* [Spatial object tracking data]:
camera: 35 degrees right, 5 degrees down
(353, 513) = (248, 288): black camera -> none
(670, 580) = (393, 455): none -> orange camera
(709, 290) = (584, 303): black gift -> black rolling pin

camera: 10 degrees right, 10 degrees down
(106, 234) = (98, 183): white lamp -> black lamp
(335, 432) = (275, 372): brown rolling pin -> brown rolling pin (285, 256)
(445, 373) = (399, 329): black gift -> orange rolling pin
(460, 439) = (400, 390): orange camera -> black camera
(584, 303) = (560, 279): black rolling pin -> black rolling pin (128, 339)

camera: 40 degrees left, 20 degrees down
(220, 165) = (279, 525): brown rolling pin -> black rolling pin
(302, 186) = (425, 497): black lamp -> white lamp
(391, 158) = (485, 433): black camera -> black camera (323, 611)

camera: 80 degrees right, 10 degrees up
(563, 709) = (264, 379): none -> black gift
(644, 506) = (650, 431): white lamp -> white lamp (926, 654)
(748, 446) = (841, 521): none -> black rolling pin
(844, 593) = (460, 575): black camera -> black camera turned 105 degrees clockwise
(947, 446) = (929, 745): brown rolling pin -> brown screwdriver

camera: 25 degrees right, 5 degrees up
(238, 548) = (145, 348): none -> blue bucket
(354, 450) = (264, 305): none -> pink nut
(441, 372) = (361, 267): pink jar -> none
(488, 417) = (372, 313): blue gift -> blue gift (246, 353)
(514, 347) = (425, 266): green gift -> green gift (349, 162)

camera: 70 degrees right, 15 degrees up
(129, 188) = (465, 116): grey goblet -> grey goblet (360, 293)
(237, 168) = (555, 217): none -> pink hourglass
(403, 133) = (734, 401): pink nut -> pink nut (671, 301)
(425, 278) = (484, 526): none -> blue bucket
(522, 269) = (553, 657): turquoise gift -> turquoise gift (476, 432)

* [Exercise]:
Give back the opening line of the records above and every line after it, up to and including the one with "camera: 40 degrees left, 20 degrees down", unchanged.

* [Task response]:
camera: 35 degrees right, 5 degrees down
(353, 513) = (248, 288): black camera -> none
(670, 580) = (393, 455): none -> orange camera
(709, 290) = (584, 303): black gift -> black rolling pin

camera: 10 degrees right, 10 degrees down
(106, 234) = (98, 183): white lamp -> black lamp
(335, 432) = (275, 372): brown rolling pin -> brown rolling pin (285, 256)
(445, 373) = (399, 329): black gift -> orange rolling pin
(460, 439) = (400, 390): orange camera -> black camera
(584, 303) = (560, 279): black rolling pin -> black rolling pin (128, 339)

camera: 40 degrees left, 20 degrees down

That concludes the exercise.